• _Task inputs_:
◆ ◆ ◆ ◆

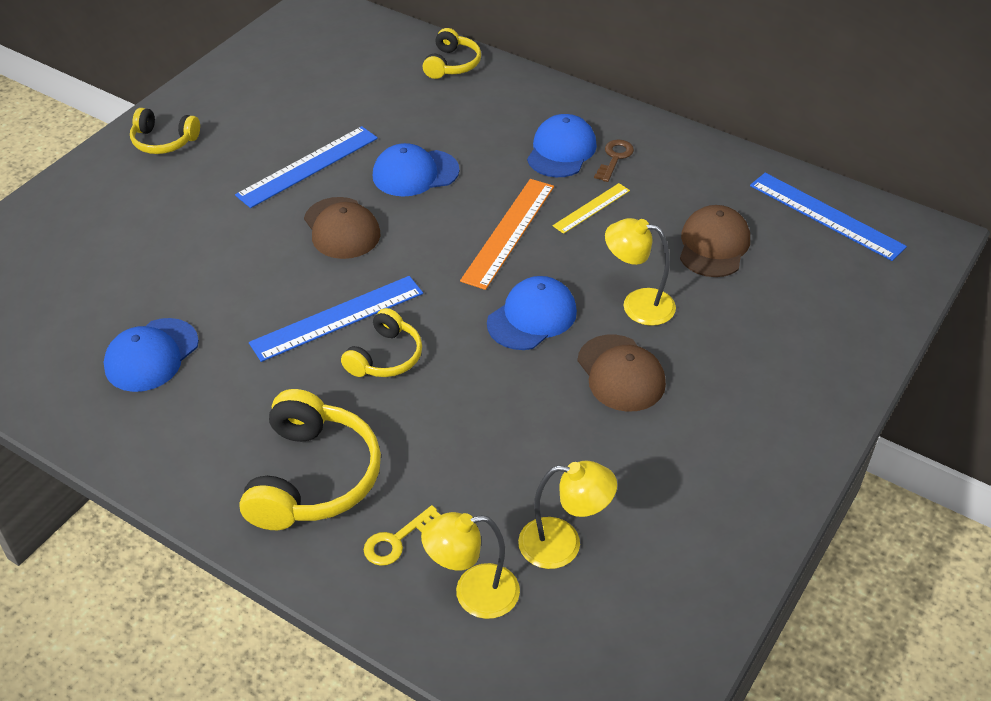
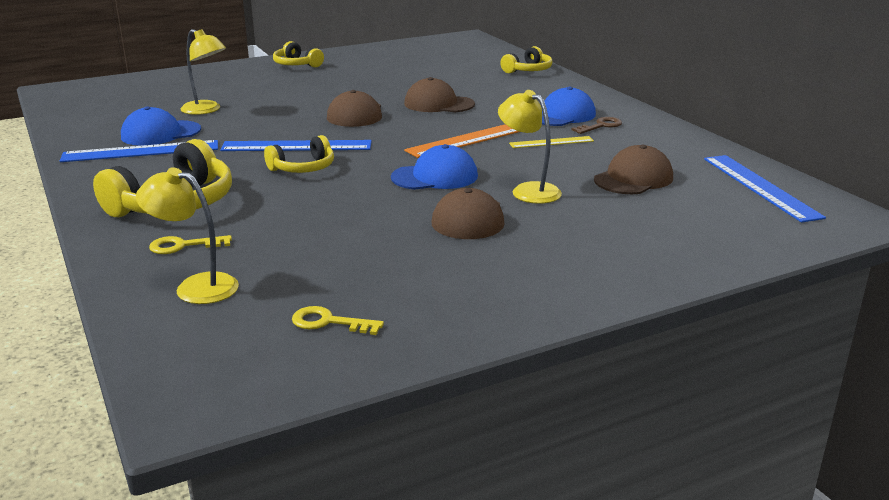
camera: 30 degrees right, 20 degrees down
(308, 166) = (370, 88): blue ruler -> blue ruler (141, 151)
(415, 173) = (438, 104): blue cap -> brown cap
(563, 544) = (299, 284): yellow lamp -> yellow lamp (206, 110)
(637, 582) = (329, 322): none -> yellow key

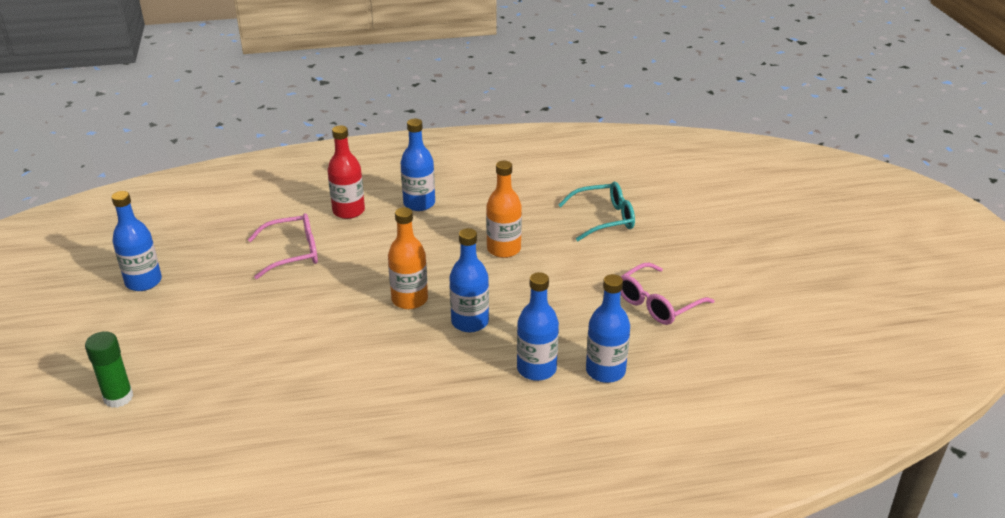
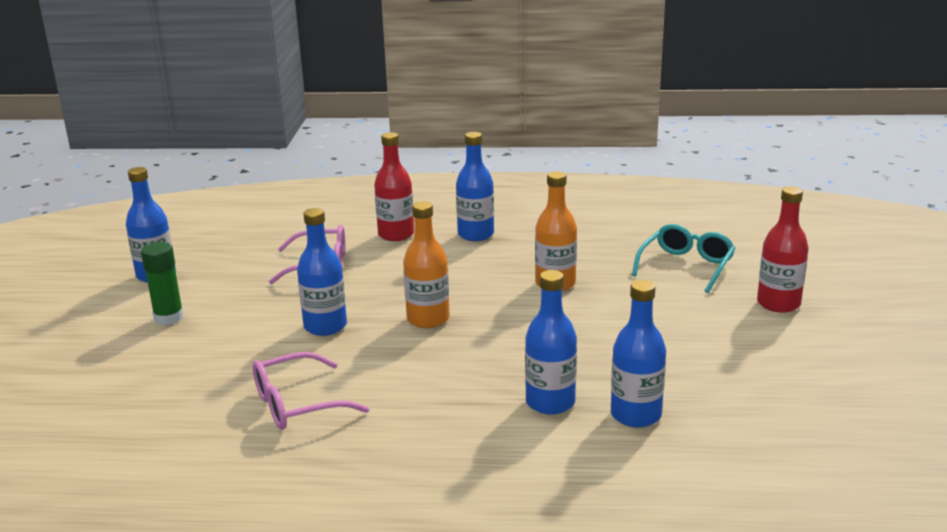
camera: 15 degrees right, 10 degrees down
(118, 397) = (77, 372): green glue stick -> green glue stick (169, 318)
(470, 322) = (488, 347): blue bottle -> blue bottle (325, 326)
(604, 219) = (686, 266): turquoise glasses -> turquoise glasses turned 60 degrees counterclockwise
(657, 303) = (726, 354): pink glasses -> pink glasses (297, 404)
(684, 248) = (778, 304): none -> red bottle

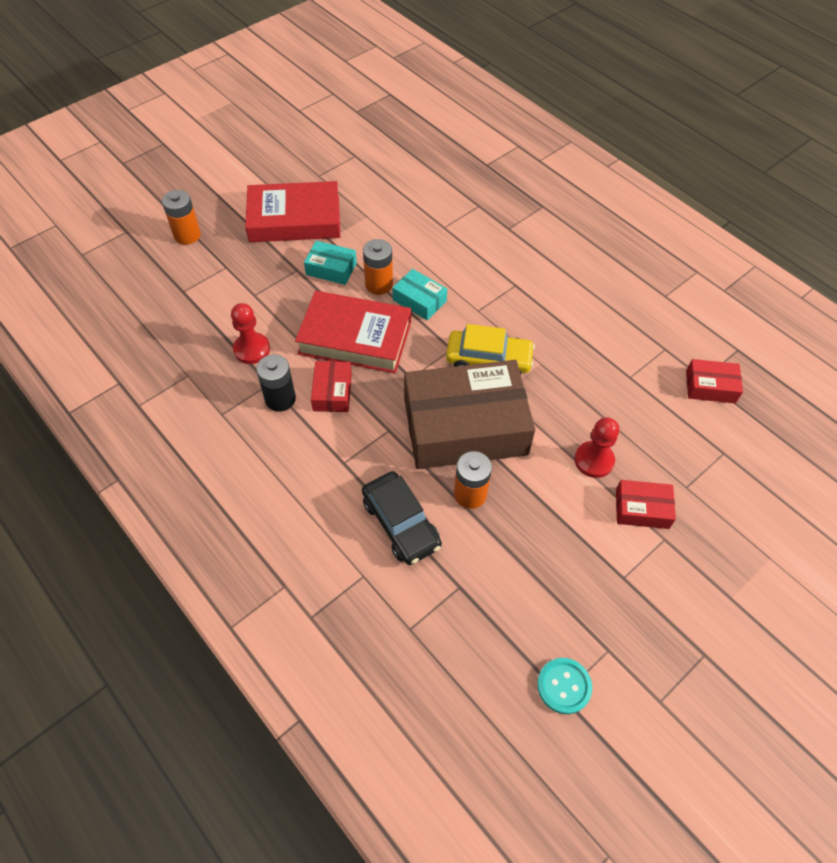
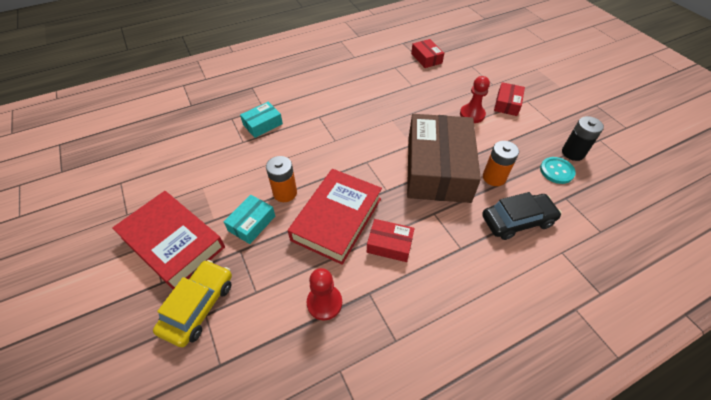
camera: 75 degrees left, 5 degrees down
(187, 235) = (136, 351): orange battery -> none
(280, 399) = (388, 286): black battery -> black battery (573, 153)
(294, 219) = (173, 242): red book -> red book turned 60 degrees counterclockwise
(419, 300) = (312, 171): turquoise box -> turquoise box (262, 124)
(488, 360) = (382, 144): yellow car -> yellow car (198, 306)
(564, 686) = (626, 163): turquoise button -> turquoise button (556, 171)
(710, 387) = (426, 58): red box -> red box turned 45 degrees counterclockwise

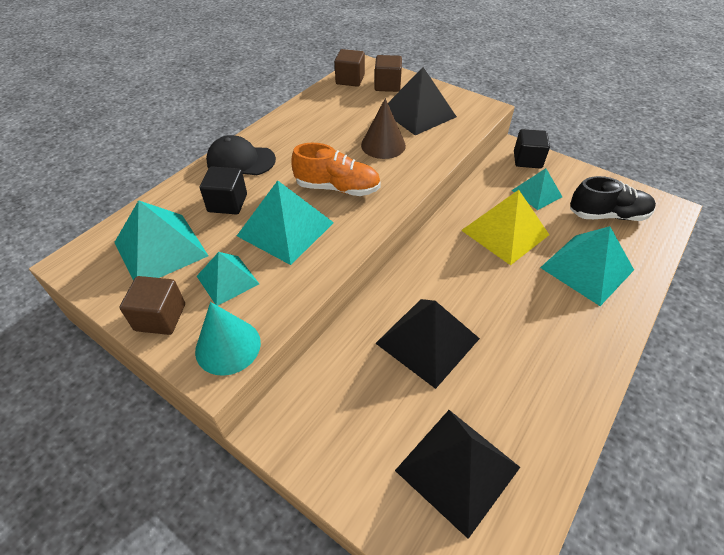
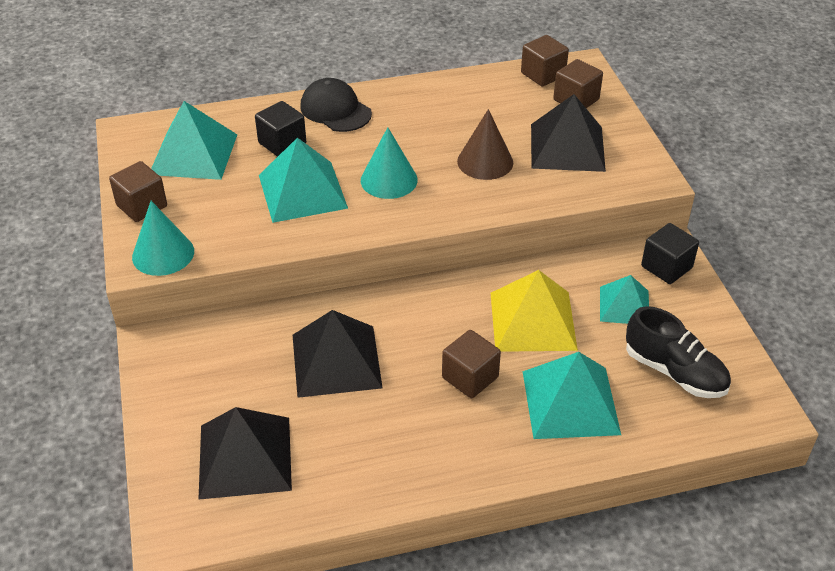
camera: 40 degrees right, 5 degrees down
(228, 280) = (214, 206): turquoise pyramid -> none
(337, 188) = (389, 180): orange shoe -> turquoise cone
(518, 292) = (470, 377): none -> brown cube

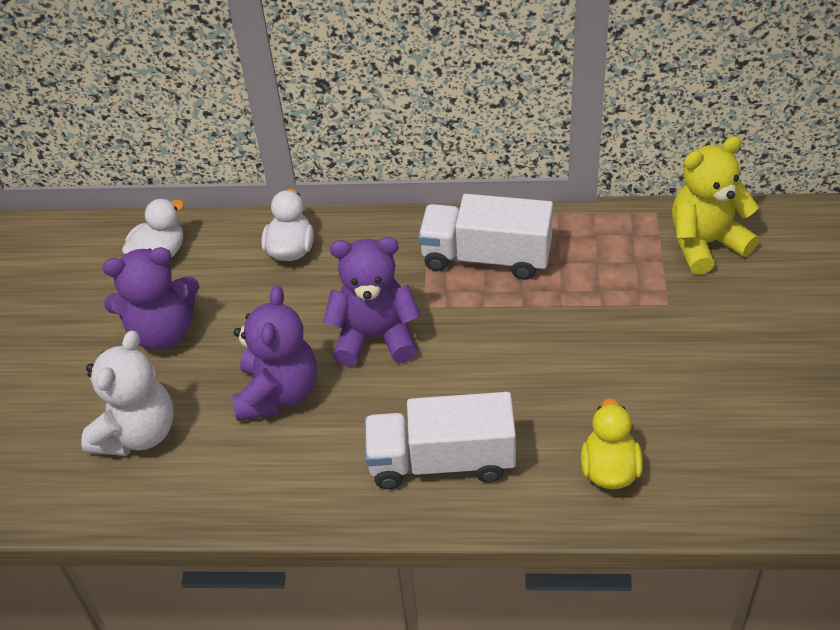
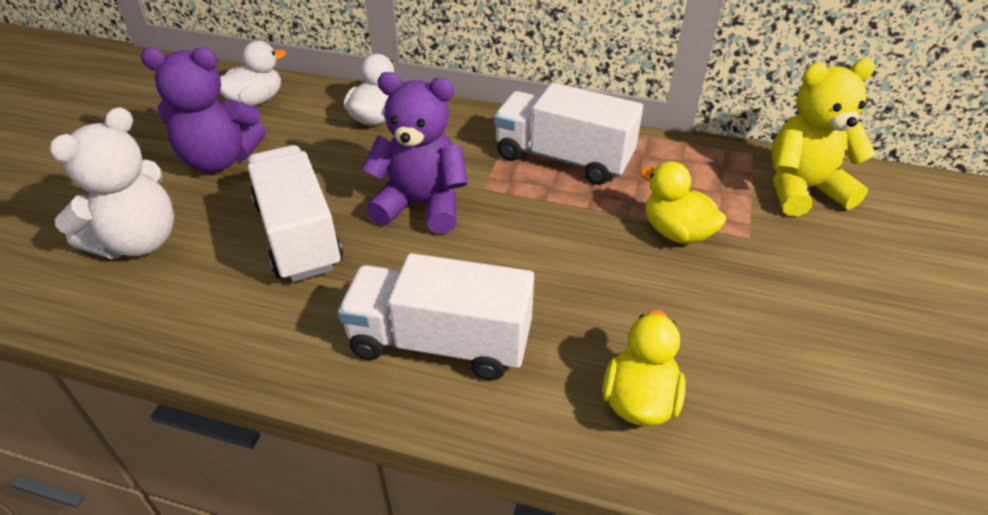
camera: 10 degrees right, 5 degrees down
(278, 393) = (298, 235): purple teddy bear -> white truck
(605, 313) = (676, 232): none -> yellow duck

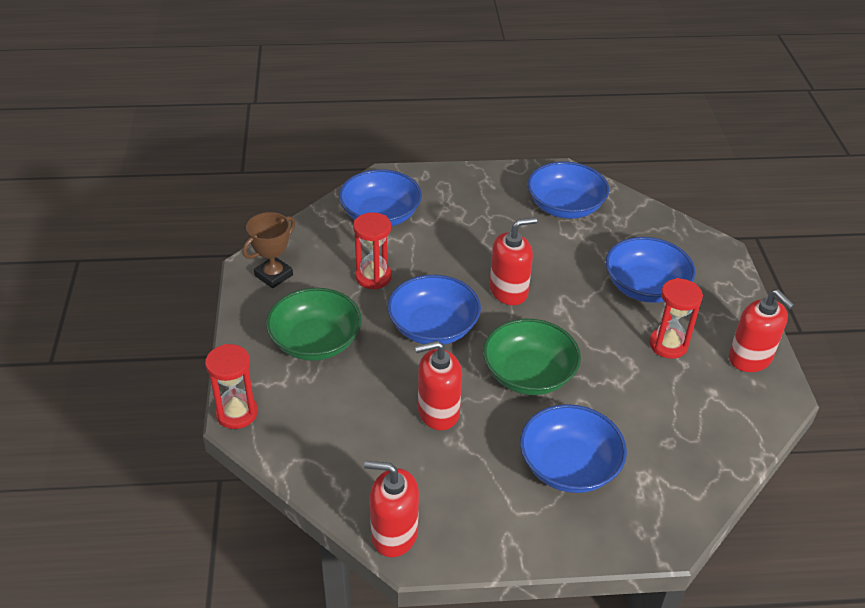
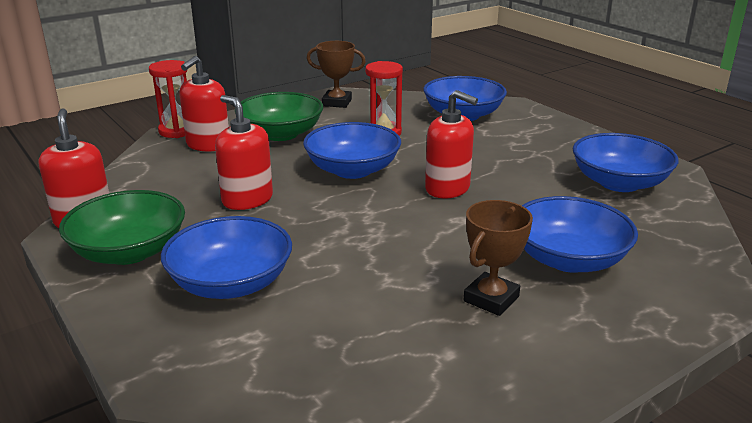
camera: 60 degrees right, 15 degrees down
(529, 374) = (342, 228): green bowl -> green bowl (129, 251)
(668, 345) = (491, 299): red hourglass -> brown trophy
(750, 358) = (550, 371): red soap dispenser -> red soap dispenser (208, 145)

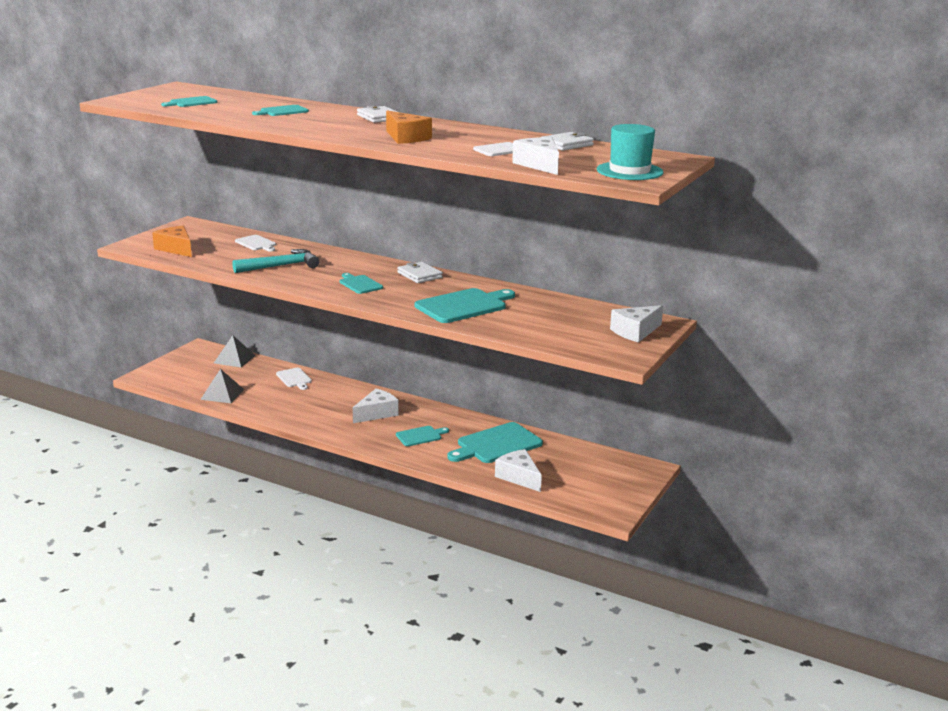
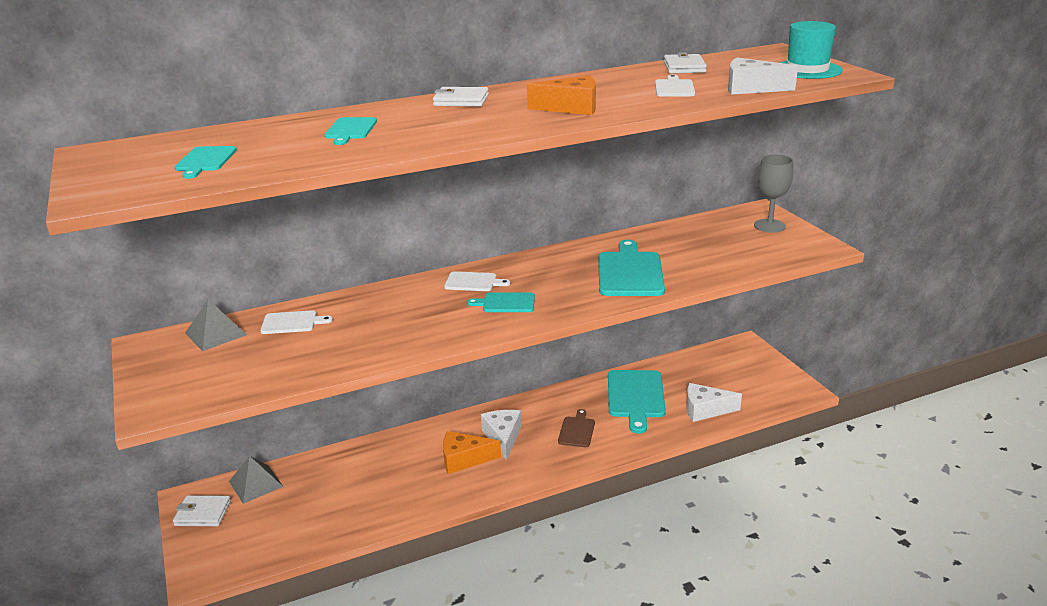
camera: 50 degrees left, 5 degrees up
(176, 249) = (222, 379): orange cheese -> orange cheese (464, 459)
(222, 394) = (331, 525): grey pyramid -> grey pyramid (216, 333)
(281, 266) = (388, 329): turquoise hammer -> none
(294, 378) = (361, 459): white cutting board -> white cutting board (473, 282)
(419, 275) = (522, 267): white wallet -> white wallet (202, 513)
(420, 436) = (577, 430): turquoise cutting board -> brown cutting board
(635, 332) = (769, 226): white cheese -> grey goblet

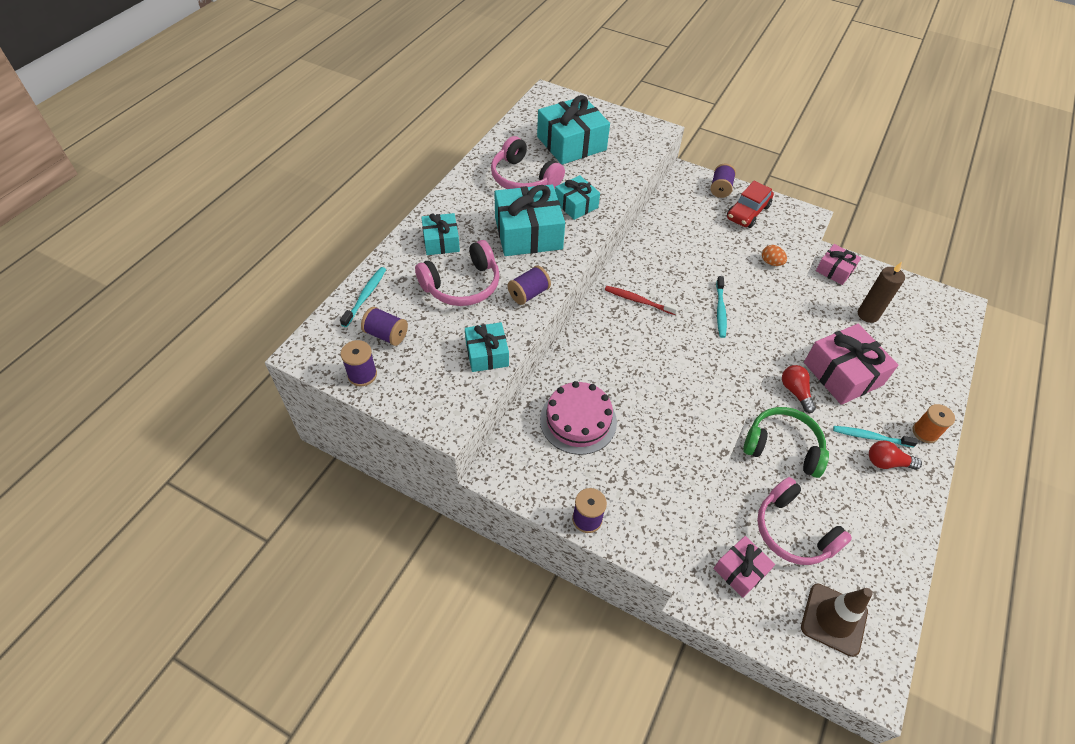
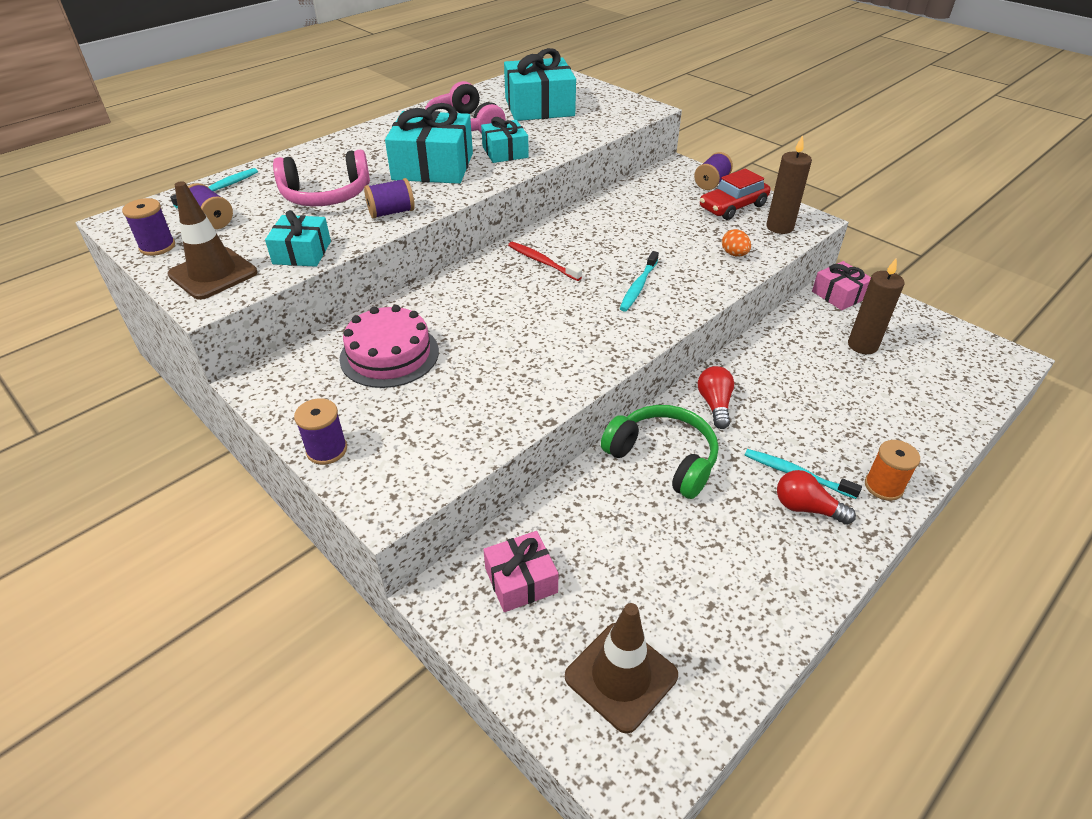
camera: 20 degrees right, 10 degrees down
(431, 393) = (213, 274): none -> brown traffic cone
(441, 241) = (334, 160): turquoise gift -> none
(790, 228) = (779, 227): none -> brown candle
(793, 531) = (622, 554): pink headphones -> none
(842, 374) = (793, 398): pink gift -> none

◆ ◆ ◆ ◆

• _The task_:
Write the listing above out again exactly, dropping each image.

• _Reply_:
camera: 30 degrees right, 20 degrees down
(308, 166) = (370, 88): blue ruler -> blue ruler (141, 151)
(415, 173) = (438, 104): blue cap -> brown cap
(563, 544) = (299, 284): yellow lamp -> yellow lamp (206, 110)
(637, 582) = (329, 322): none -> yellow key

camera: 15 degrees right, 10 degrees down
(118, 397) = (77, 372): green glue stick -> green glue stick (169, 318)
(470, 322) = (488, 347): blue bottle -> blue bottle (325, 326)
(604, 219) = (686, 266): turquoise glasses -> turquoise glasses turned 60 degrees counterclockwise
(657, 303) = (726, 354): pink glasses -> pink glasses (297, 404)
(684, 248) = (778, 304): none -> red bottle

camera: 75 degrees left, 5 degrees down
(187, 235) = (136, 351): orange battery -> none
(280, 399) = (388, 286): black battery -> black battery (573, 153)
(294, 219) = (173, 242): red book -> red book turned 60 degrees counterclockwise
(419, 300) = (312, 171): turquoise box -> turquoise box (262, 124)
(488, 360) = (382, 144): yellow car -> yellow car (198, 306)
(564, 686) = (626, 163): turquoise button -> turquoise button (556, 171)
(710, 387) = (426, 58): red box -> red box turned 45 degrees counterclockwise

camera: 40 degrees right, 5 degrees down
(228, 280) = (214, 206): turquoise pyramid -> none
(337, 188) = (389, 180): orange shoe -> turquoise cone
(518, 292) = (470, 377): none -> brown cube

camera: 10 degrees right, 5 degrees down
(278, 393) = (298, 235): purple teddy bear -> white truck
(605, 313) = (676, 232): none -> yellow duck

camera: 60 degrees right, 15 degrees down
(529, 374) = (342, 228): green bowl -> green bowl (129, 251)
(668, 345) = (491, 299): red hourglass -> brown trophy
(750, 358) = (550, 371): red soap dispenser -> red soap dispenser (208, 145)

camera: 50 degrees left, 5 degrees up
(176, 249) = (222, 379): orange cheese -> orange cheese (464, 459)
(222, 394) = (331, 525): grey pyramid -> grey pyramid (216, 333)
(281, 266) = (388, 329): turquoise hammer -> none
(294, 378) = (361, 459): white cutting board -> white cutting board (473, 282)
(419, 275) = (522, 267): white wallet -> white wallet (202, 513)
(420, 436) = (577, 430): turquoise cutting board -> brown cutting board
(635, 332) = (769, 226): white cheese -> grey goblet

camera: 20 degrees right, 10 degrees down
(431, 393) = (213, 274): none -> brown traffic cone
(441, 241) = (334, 160): turquoise gift -> none
(790, 228) = (779, 227): none -> brown candle
(793, 531) = (622, 554): pink headphones -> none
(842, 374) = (793, 398): pink gift -> none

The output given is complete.